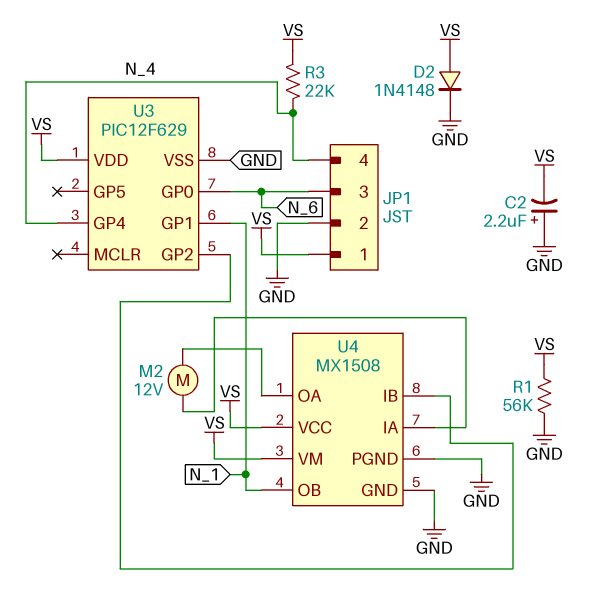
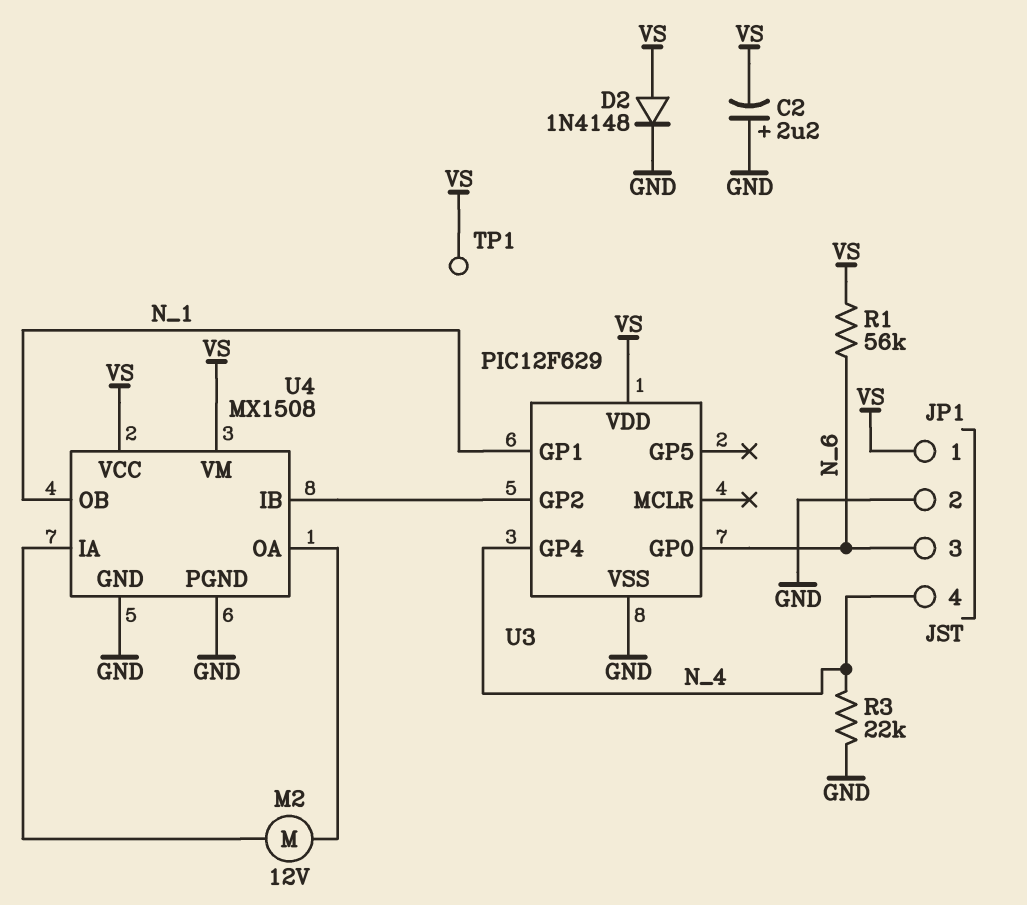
R1: 56k (GND, VS) -> 56k (N_6, VS)
R3: 22k (N_4, VS) -> 22k (GND, N_4)
TP1: none -> test point (VS)

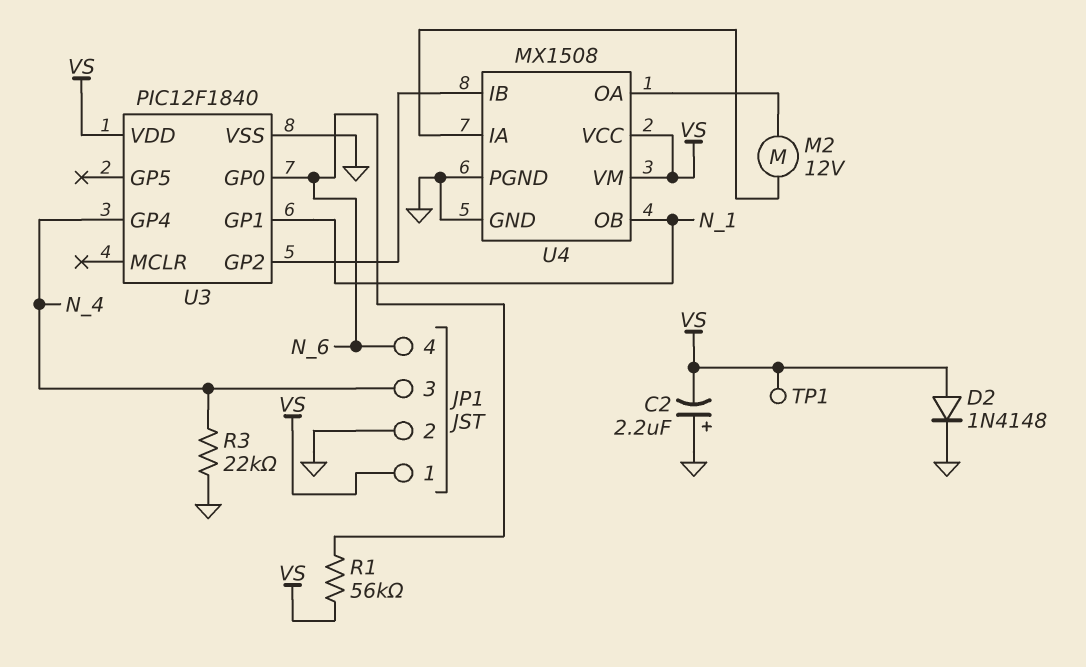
JP1 pin 3: N_6 -> N_4
JP1 pin 4: N_4 -> N_6
U3: PIC12F629 -> PIC12F1840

☆ ☆ ☆ ☆ ☆

**Prompt:**
From the data above, write out everything exactly except the pictures.

**Answer space:**
R1: 56k (GND, VS) -> 56k (N_6, VS)
R3: 22k (N_4, VS) -> 22k (GND, N_4)
TP1: none -> test point (VS)

JP1 pin 3: N_6 -> N_4
JP1 pin 4: N_4 -> N_6
U3: PIC12F629 -> PIC12F1840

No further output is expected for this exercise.